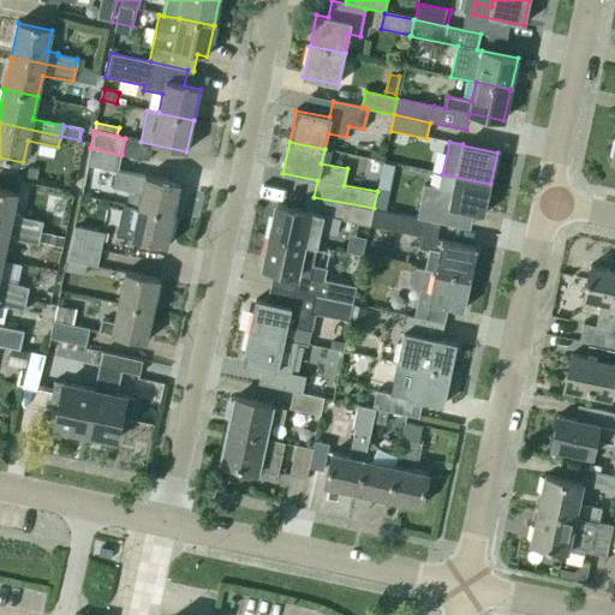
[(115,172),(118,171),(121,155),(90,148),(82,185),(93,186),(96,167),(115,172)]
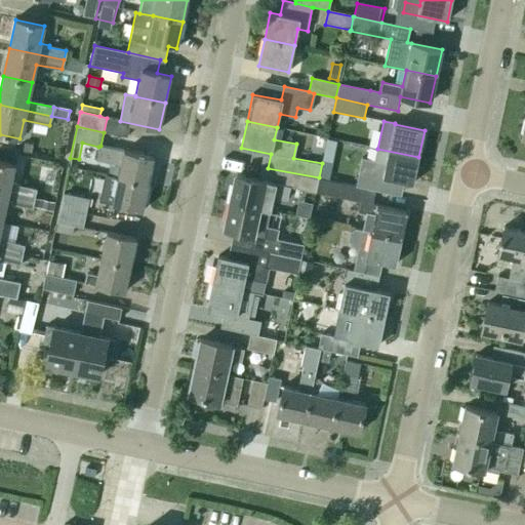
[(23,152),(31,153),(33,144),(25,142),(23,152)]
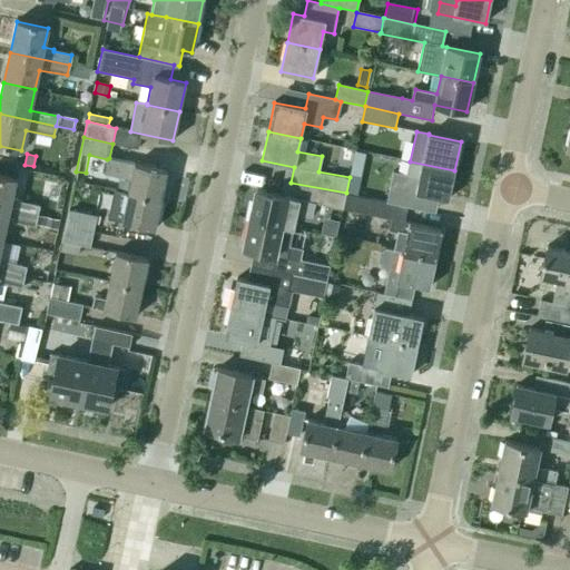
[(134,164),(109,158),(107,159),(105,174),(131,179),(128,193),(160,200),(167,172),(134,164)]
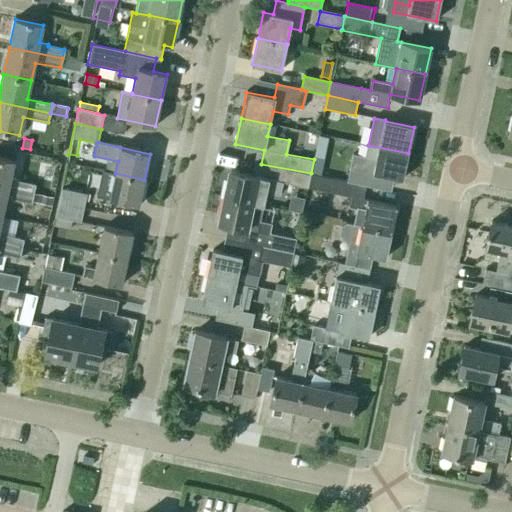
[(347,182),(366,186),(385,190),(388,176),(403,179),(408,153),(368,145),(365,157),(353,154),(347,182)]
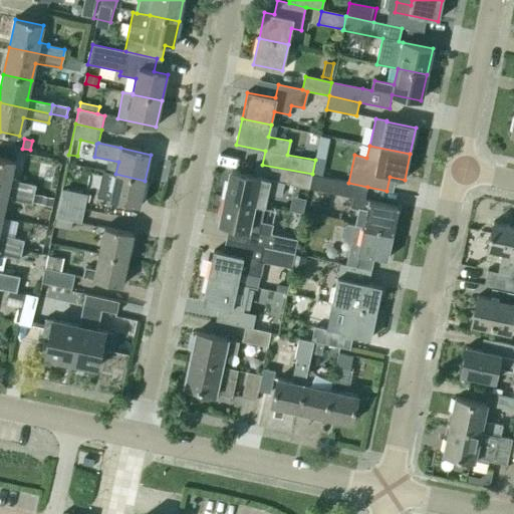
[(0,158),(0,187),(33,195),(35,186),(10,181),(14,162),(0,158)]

* * *

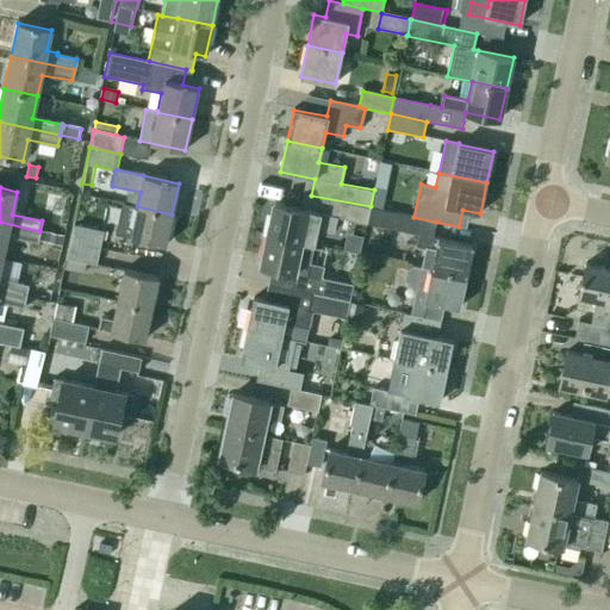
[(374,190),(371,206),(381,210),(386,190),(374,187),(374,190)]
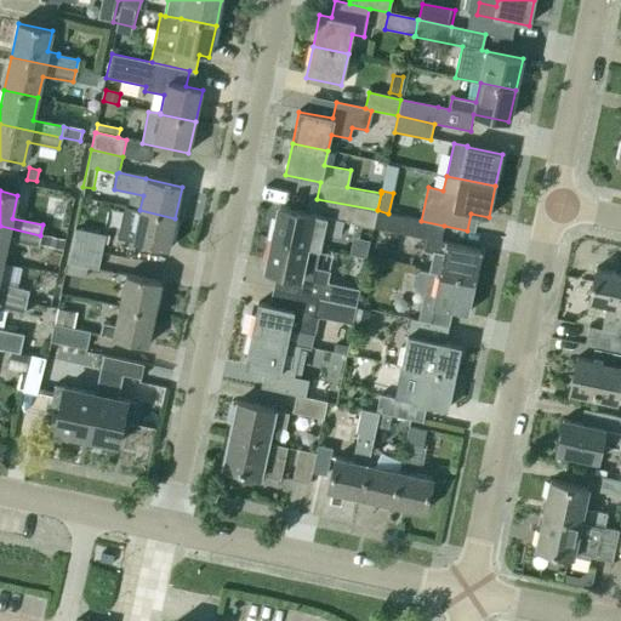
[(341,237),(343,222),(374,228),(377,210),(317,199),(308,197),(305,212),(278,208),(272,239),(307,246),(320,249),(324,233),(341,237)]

- Problem statement:
Using the data above, retype exactly the lines from the line with "[(23,152),(31,153),(33,144),(25,142),(23,152)]" to the line with "[(0,158),(0,187),(33,195),(35,186),(10,181),(14,162),(0,158)]", inclusive. No pictures and nothing else.

- Exercise solution:
[(23,152),(31,153),(33,144),(25,142),(23,152)]
[(134,164),(109,158),(107,159),(105,174),(131,179),(128,193),(160,200),(167,172),(134,164)]
[(347,182),(366,186),(385,190),(388,176),(403,179),(408,153),(368,145),(365,157),(353,154),(347,182)]
[(0,158),(0,187),(33,195),(35,186),(10,181),(14,162),(0,158)]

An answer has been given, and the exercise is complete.